• _Problem description_
From the entries below, gather every line containing the string "bucket".

Object correspondence data:
____
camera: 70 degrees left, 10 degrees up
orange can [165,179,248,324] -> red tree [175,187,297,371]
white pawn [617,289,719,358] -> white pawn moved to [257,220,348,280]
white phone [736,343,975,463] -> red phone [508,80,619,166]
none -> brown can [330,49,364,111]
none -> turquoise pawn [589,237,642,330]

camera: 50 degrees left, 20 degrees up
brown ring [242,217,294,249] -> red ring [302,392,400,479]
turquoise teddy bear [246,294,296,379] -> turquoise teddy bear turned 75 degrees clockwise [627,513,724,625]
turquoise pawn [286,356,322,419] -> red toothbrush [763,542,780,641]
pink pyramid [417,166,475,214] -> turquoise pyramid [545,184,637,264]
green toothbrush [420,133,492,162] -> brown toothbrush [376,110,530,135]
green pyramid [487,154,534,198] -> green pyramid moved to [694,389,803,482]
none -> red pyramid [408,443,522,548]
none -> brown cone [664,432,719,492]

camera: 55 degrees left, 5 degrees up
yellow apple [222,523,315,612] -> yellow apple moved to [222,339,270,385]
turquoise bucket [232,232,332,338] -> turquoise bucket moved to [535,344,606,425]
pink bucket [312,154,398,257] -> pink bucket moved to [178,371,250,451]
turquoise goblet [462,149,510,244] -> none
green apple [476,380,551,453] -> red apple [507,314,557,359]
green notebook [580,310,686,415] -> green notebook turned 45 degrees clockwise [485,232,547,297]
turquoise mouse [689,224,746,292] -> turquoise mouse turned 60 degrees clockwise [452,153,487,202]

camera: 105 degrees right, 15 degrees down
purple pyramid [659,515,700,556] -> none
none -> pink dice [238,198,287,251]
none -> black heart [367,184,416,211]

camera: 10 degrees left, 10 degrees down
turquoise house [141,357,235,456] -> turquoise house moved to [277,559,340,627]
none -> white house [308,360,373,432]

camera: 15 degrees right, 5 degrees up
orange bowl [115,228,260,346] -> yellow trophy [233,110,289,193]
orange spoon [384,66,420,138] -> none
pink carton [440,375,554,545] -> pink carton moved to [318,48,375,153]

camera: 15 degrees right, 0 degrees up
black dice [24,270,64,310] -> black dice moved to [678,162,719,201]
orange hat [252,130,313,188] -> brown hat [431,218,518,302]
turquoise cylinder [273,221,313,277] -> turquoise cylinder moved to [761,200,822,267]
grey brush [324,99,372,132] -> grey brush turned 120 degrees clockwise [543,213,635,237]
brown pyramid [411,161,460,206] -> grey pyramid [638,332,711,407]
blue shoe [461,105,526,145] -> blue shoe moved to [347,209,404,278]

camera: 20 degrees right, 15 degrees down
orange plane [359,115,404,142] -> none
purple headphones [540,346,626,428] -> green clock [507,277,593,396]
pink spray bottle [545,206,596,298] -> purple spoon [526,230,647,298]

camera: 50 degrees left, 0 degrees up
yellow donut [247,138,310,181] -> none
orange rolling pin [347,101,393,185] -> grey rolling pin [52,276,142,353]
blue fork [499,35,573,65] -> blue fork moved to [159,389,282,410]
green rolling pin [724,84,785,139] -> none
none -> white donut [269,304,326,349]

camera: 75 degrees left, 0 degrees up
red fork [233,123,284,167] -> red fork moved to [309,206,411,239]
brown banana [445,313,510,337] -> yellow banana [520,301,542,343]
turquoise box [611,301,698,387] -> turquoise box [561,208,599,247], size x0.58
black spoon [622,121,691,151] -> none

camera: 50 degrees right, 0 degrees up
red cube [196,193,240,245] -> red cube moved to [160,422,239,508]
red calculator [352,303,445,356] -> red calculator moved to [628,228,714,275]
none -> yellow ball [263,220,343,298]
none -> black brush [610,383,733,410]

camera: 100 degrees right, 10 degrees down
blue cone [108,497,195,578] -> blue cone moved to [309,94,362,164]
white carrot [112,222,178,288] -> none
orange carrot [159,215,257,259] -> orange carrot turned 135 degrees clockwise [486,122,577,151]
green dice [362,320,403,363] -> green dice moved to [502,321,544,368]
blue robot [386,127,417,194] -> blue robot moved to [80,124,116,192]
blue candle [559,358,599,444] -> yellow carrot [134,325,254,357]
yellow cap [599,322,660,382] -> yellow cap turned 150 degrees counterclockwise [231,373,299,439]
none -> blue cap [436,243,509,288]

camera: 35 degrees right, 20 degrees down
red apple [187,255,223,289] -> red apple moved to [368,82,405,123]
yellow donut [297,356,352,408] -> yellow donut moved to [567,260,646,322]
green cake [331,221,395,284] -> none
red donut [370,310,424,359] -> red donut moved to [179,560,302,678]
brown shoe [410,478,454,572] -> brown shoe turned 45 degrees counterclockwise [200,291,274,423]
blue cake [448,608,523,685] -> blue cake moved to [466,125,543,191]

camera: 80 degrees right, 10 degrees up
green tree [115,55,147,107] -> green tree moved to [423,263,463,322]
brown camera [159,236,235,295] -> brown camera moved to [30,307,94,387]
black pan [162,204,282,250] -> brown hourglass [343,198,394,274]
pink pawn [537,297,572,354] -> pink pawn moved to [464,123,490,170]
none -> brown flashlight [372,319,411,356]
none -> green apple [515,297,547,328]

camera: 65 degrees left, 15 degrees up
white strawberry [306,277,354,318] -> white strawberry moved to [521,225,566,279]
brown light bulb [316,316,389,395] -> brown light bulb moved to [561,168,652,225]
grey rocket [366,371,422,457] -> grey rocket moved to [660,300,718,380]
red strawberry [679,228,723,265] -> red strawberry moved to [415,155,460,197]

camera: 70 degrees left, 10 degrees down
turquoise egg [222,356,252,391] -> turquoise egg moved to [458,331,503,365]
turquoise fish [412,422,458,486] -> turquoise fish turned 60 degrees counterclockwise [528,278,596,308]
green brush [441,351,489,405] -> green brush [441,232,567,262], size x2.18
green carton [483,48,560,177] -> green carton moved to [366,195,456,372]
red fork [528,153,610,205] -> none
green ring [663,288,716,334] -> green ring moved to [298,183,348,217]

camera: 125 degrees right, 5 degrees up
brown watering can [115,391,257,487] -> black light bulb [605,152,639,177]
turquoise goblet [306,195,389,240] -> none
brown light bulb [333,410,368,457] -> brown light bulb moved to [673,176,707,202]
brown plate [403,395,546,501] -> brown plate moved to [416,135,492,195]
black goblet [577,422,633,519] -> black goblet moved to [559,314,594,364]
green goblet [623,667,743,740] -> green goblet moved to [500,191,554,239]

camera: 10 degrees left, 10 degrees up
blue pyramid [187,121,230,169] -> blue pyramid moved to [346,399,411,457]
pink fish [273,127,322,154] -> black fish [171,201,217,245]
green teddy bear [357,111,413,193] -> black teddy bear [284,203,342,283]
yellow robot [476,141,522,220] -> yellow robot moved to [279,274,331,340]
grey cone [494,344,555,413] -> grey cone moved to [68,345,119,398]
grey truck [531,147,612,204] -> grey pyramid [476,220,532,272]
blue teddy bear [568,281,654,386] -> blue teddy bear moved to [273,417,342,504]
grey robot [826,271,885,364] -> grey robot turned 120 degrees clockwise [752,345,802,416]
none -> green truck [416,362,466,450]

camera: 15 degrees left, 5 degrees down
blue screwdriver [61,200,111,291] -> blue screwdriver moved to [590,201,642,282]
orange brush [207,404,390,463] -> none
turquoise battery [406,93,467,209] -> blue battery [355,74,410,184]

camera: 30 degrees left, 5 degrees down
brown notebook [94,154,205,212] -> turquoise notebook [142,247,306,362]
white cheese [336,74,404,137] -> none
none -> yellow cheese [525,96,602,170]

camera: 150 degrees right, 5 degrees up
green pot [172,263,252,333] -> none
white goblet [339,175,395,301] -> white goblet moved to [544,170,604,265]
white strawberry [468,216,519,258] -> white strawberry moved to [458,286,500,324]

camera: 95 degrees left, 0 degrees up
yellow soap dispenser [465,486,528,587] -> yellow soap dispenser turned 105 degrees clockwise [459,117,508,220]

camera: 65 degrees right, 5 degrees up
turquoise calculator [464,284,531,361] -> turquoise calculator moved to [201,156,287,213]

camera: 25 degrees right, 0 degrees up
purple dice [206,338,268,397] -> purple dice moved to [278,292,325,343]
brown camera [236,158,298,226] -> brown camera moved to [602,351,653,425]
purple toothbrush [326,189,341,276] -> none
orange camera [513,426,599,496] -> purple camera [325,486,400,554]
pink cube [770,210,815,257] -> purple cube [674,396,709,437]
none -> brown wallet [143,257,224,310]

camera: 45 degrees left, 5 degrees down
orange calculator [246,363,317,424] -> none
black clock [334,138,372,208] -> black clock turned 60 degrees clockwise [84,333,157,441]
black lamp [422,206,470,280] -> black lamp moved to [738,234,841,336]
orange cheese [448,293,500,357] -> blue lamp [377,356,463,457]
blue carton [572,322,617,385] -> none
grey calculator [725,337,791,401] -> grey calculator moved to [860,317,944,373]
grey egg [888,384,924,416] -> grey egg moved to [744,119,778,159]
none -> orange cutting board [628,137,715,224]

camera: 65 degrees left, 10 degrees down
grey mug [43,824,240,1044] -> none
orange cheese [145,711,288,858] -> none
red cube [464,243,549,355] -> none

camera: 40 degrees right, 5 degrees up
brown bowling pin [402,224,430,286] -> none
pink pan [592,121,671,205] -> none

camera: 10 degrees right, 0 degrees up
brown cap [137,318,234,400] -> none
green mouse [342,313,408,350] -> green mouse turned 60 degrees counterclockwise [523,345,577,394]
____
• _Finished task_
turquoise bucket [232,232,332,338] -> turquoise bucket moved to [535,344,606,425]
pink bucket [312,154,398,257] -> pink bucket moved to [178,371,250,451]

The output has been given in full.